> **Problem requirements**
Print the whole listing again exactly as it stands, leaving out any images.

> **Provided data**
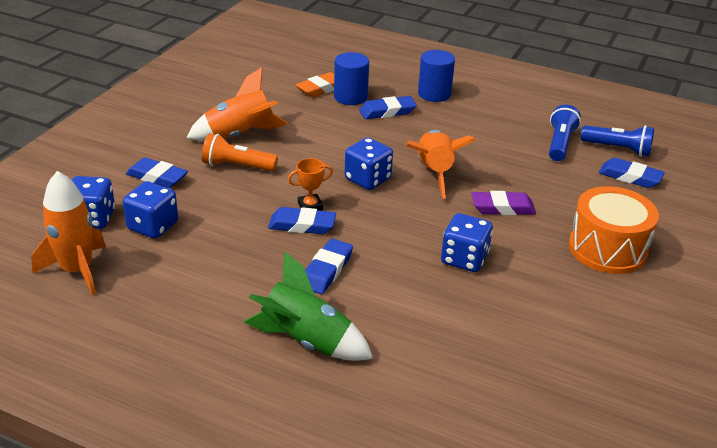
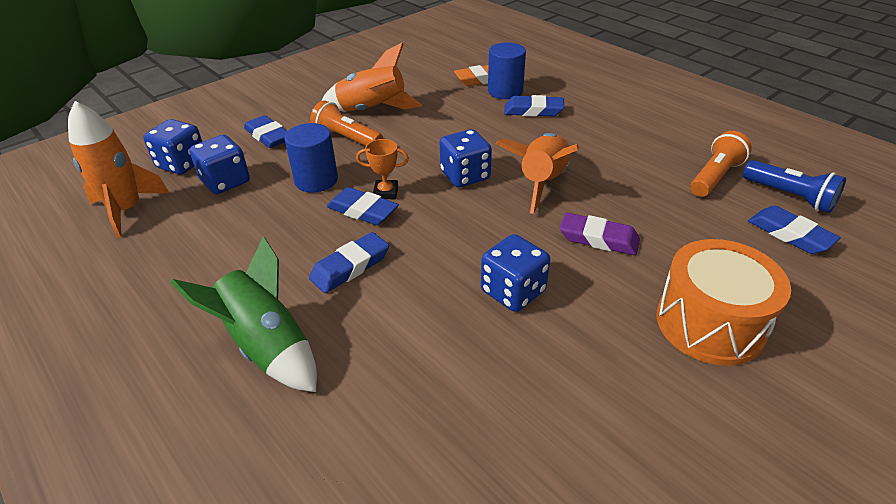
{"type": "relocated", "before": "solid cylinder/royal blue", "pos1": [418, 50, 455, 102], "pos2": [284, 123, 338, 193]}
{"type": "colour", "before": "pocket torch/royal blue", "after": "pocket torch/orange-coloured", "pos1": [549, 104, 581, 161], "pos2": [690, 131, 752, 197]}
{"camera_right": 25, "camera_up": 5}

> **Result below**
{"type": "relocated", "before": "solid cylinder/royal blue", "pos1": [418, 50, 455, 102], "pos2": [284, 123, 338, 193]}
{"type": "colour", "before": "pocket torch/royal blue", "after": "pocket torch/orange-coloured", "pos1": [549, 104, 581, 161], "pos2": [690, 131, 752, 197]}
{"camera_right": 25, "camera_up": 5}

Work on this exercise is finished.